* [WHAT THE TASK REQUIRES]: Write down the lines exactly as they appear, from the one that contains "U6 pin VDD: +3V3 -> GND" through the final line of the records, so that both ends are kept and no pictures come along.

* [INFORMATION SUPPLIED]:
§ §

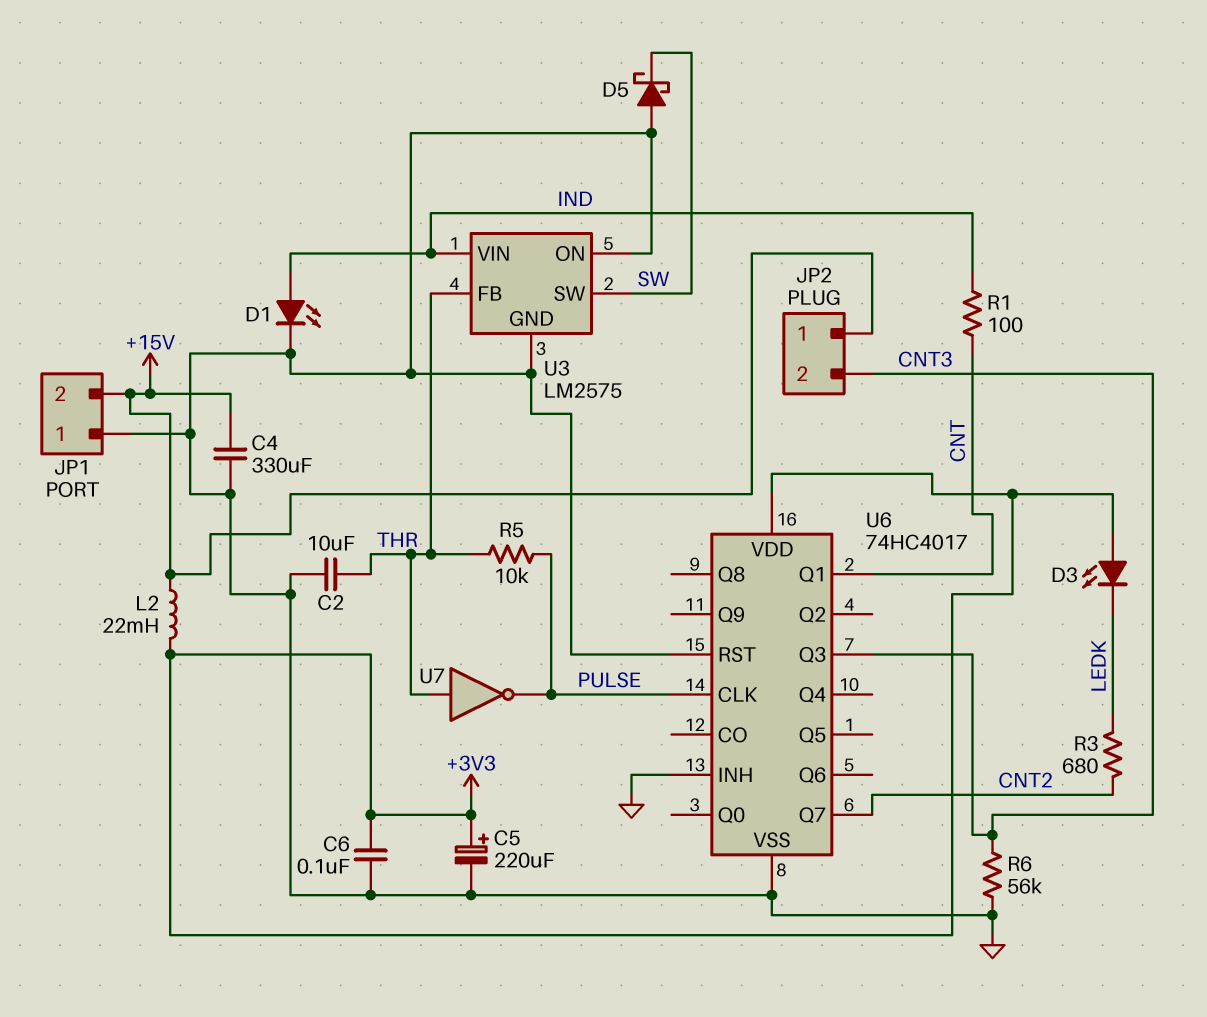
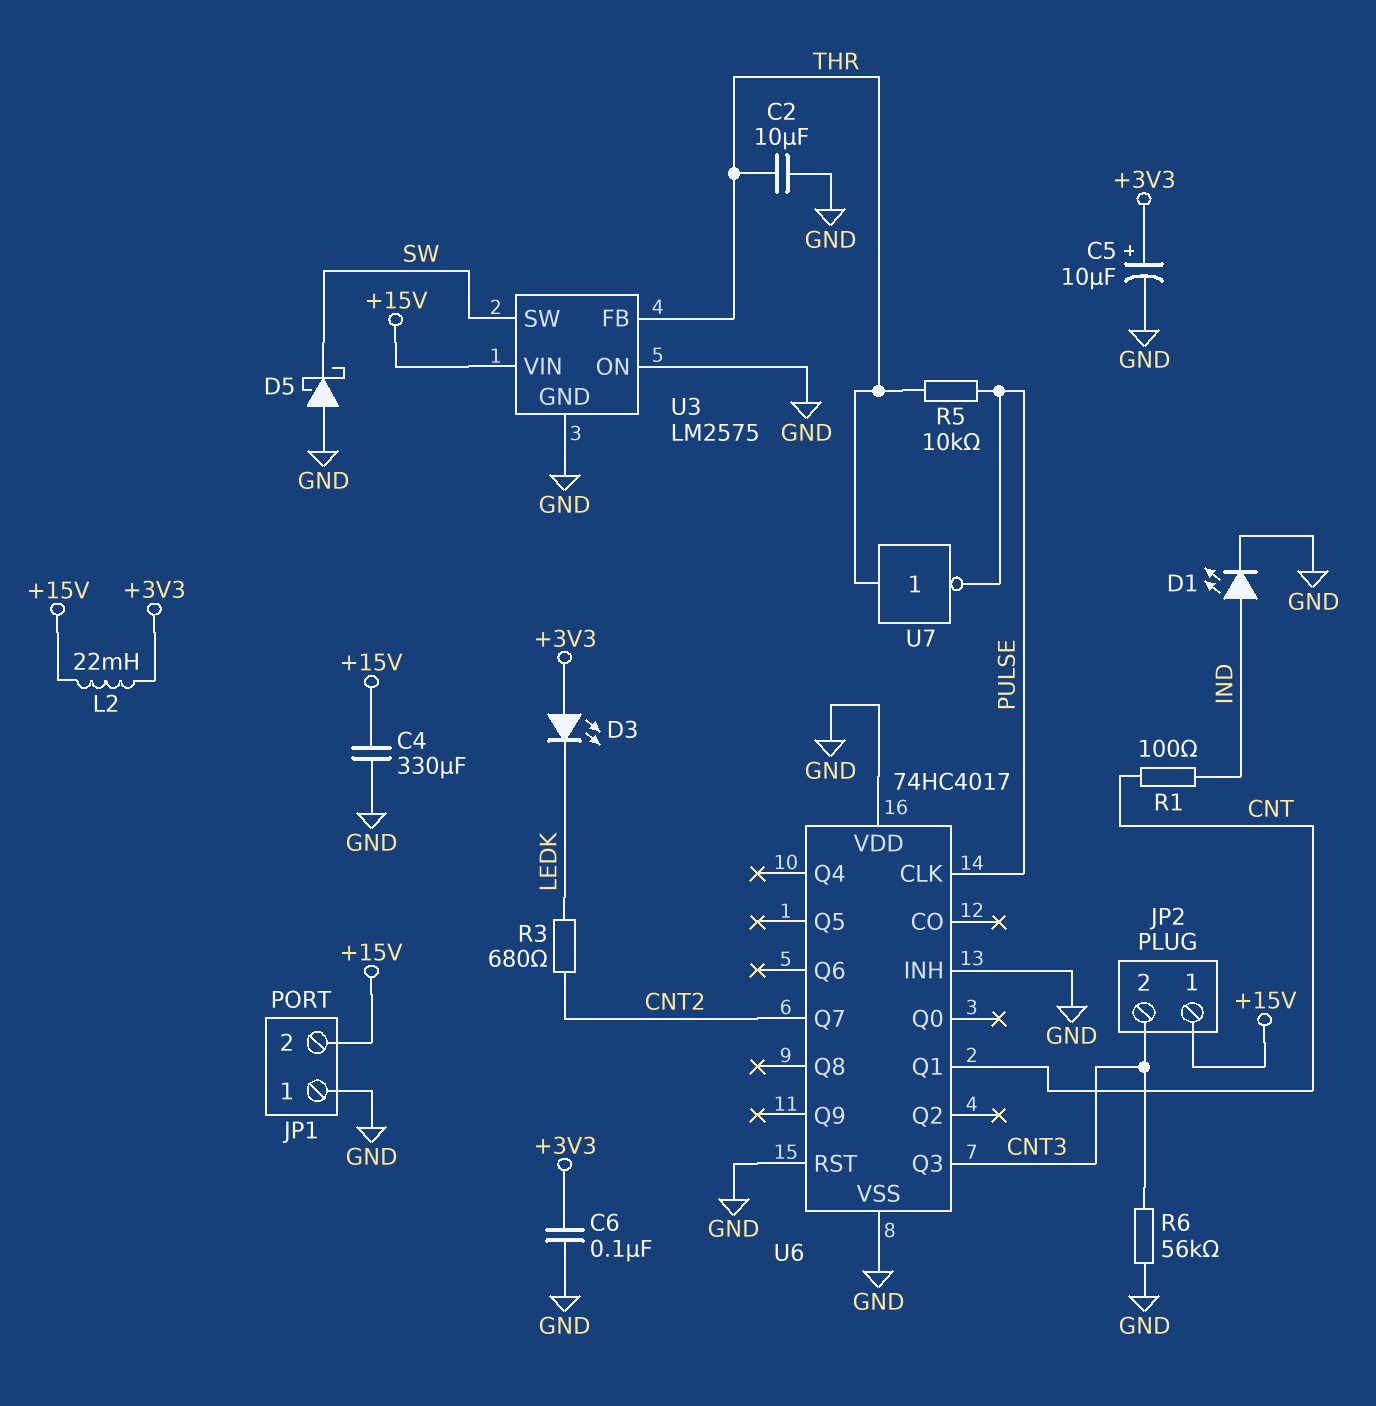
C5: 220uF (plus +3V3, minus GND) -> 10uF (plus +3V3, minus GND)
U3 pin VIN: IND -> +15V
U6 pin VDD: +3V3 -> GND

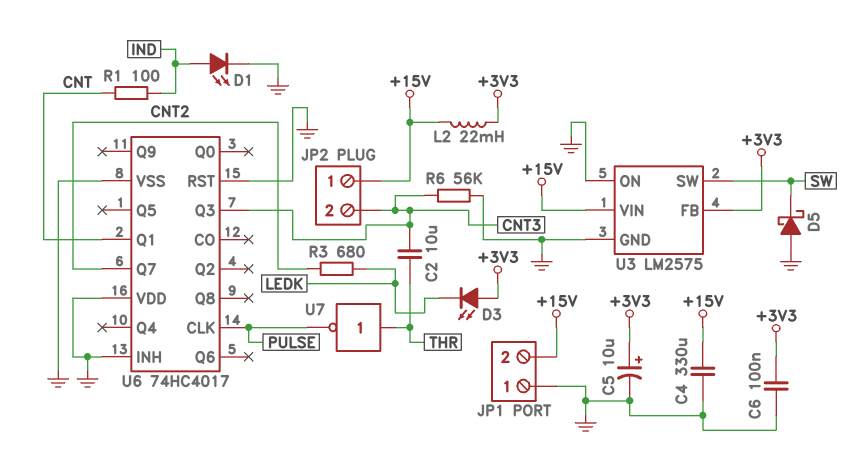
C2: 10uF (GND, THR) -> 10uF (CNT3, THR)
R5: 10k (PULSE, THR) -> none
U3 pin FB: THR -> +3V3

§ §

* [SOLUTION FOR THIS PROBLEM]:
U6 pin VDD: +3V3 -> GND

C2: 10uF (GND, THR) -> 10uF (CNT3, THR)
R5: 10k (PULSE, THR) -> none
U3 pin FB: THR -> +3V3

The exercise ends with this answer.